### Assignment
Among the lines below, copy exactly those from the one with "shifted | BlueBowl" through the one with "gone | PinkPan", counting both ends.

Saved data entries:
________
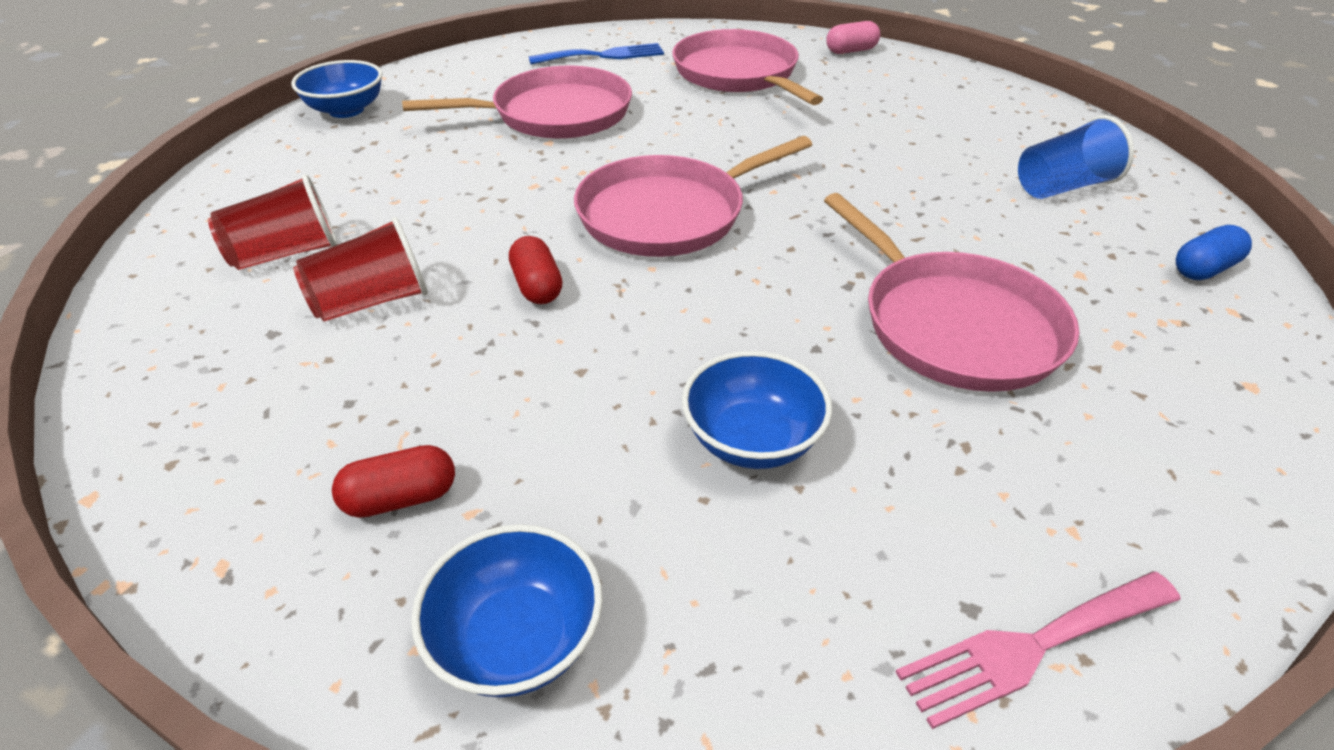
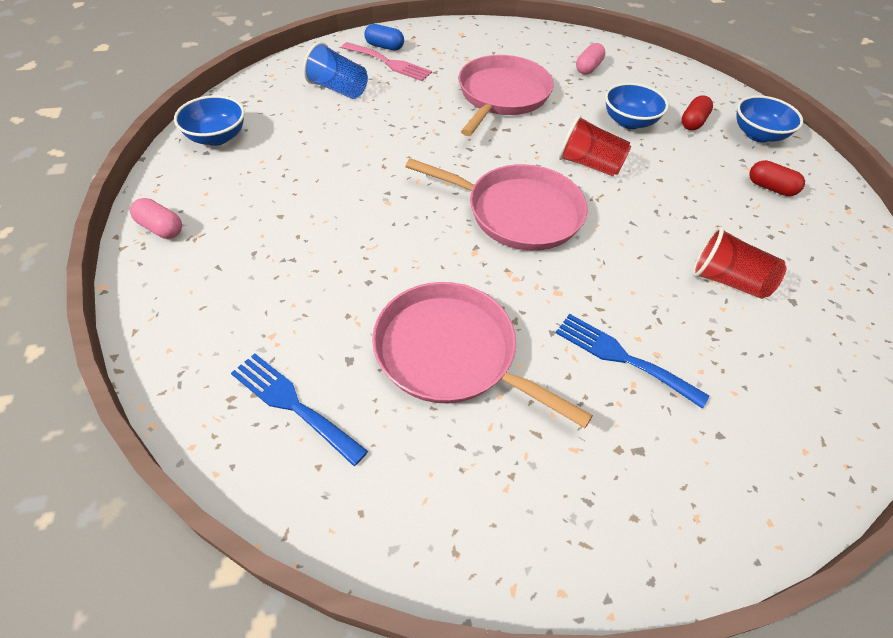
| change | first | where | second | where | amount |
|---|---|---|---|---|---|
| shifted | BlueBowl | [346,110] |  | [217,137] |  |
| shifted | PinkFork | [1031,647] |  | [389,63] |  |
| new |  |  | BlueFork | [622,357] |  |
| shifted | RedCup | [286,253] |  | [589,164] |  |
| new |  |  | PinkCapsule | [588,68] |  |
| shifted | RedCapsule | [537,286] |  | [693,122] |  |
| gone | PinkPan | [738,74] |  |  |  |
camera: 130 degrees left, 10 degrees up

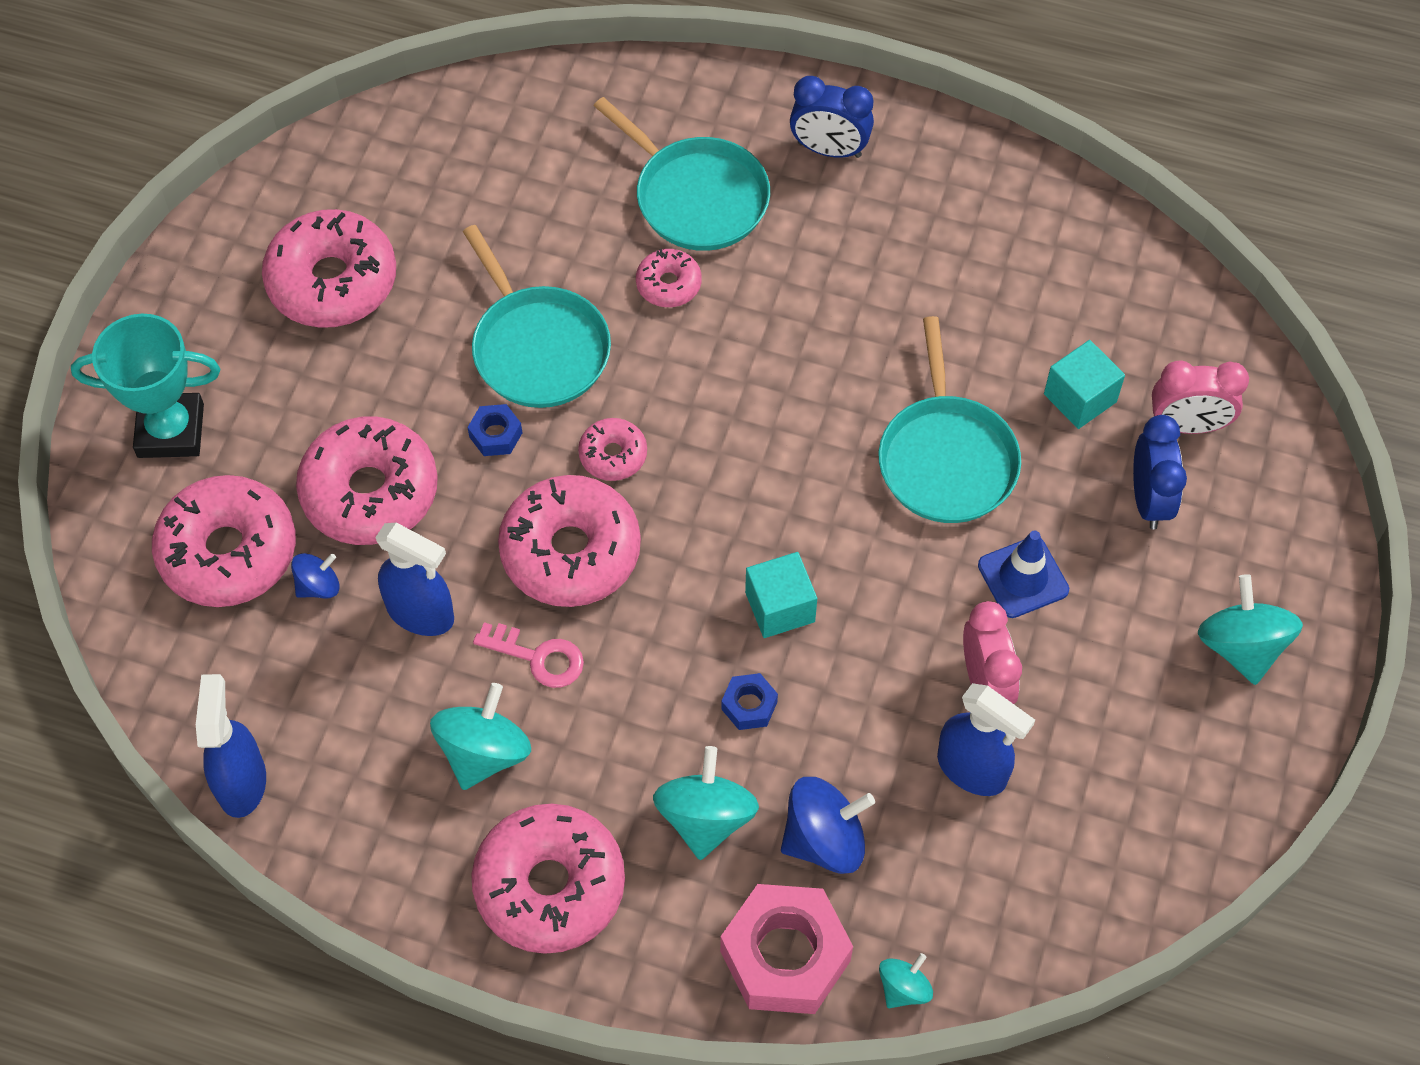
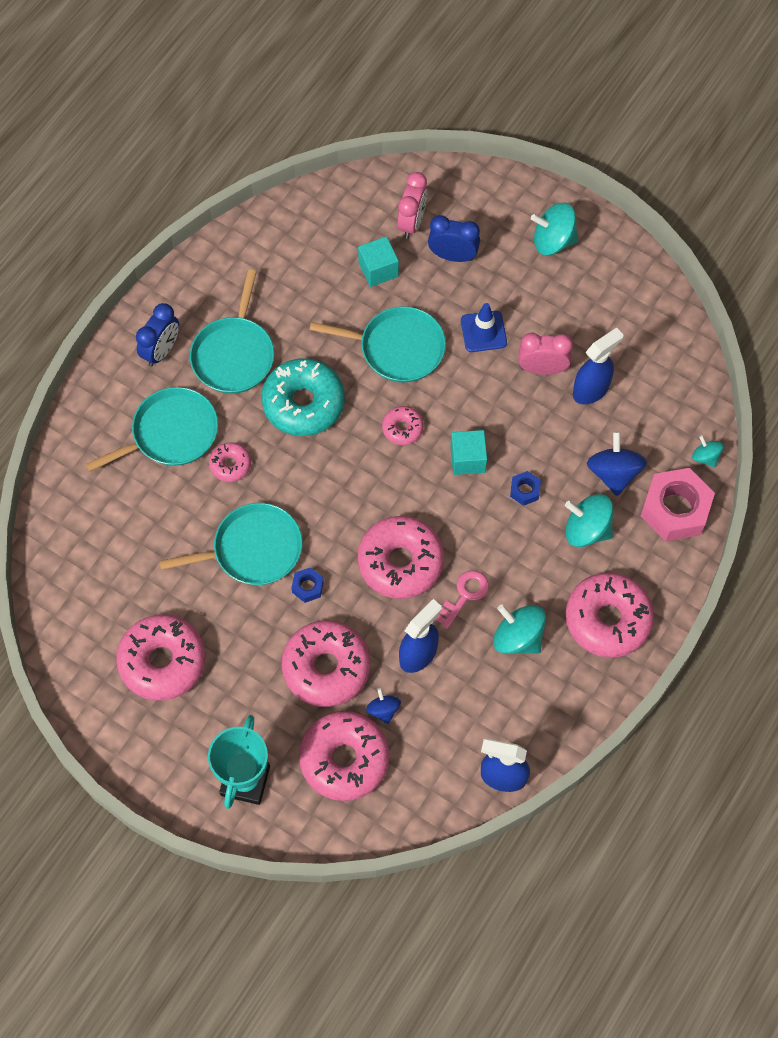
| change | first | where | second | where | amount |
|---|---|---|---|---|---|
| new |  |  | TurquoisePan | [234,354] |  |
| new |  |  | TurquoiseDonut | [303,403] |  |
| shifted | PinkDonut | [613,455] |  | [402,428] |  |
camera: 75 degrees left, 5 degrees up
________
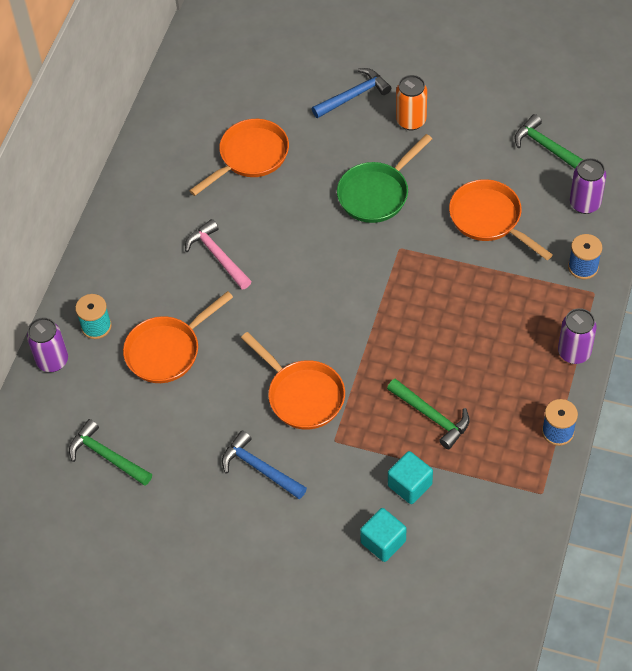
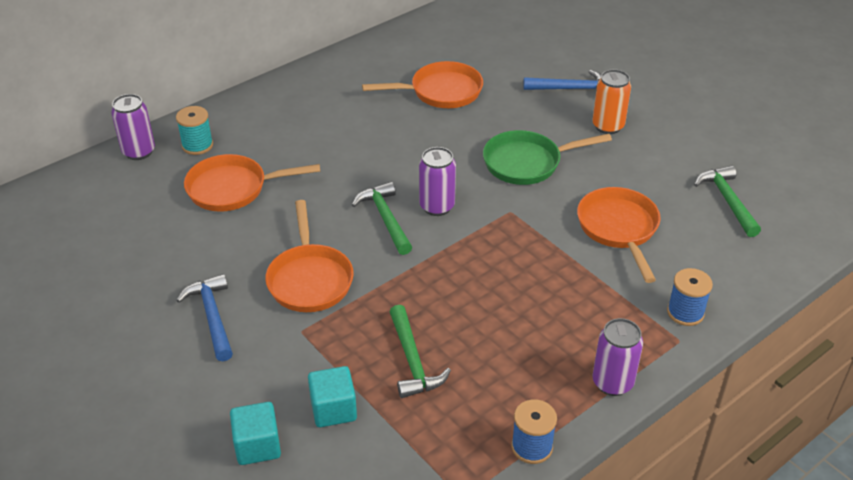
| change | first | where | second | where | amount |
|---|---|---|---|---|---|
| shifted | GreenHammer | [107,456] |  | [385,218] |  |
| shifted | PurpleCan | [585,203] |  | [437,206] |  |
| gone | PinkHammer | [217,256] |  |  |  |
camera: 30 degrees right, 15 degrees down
________
### Solution for this exercise
| shifted | BlueBowl | [346,110] |  | [217,137] |  |
| shifted | PinkFork | [1031,647] |  | [389,63] |  |
| new |  |  | BlueFork | [622,357] |  |
| shifted | RedCup | [286,253] |  | [589,164] |  |
| new |  |  | PinkCapsule | [588,68] |  |
| shifted | RedCapsule | [537,286] |  | [693,122] |  |
| gone | PinkPan | [738,74] |  |  |  |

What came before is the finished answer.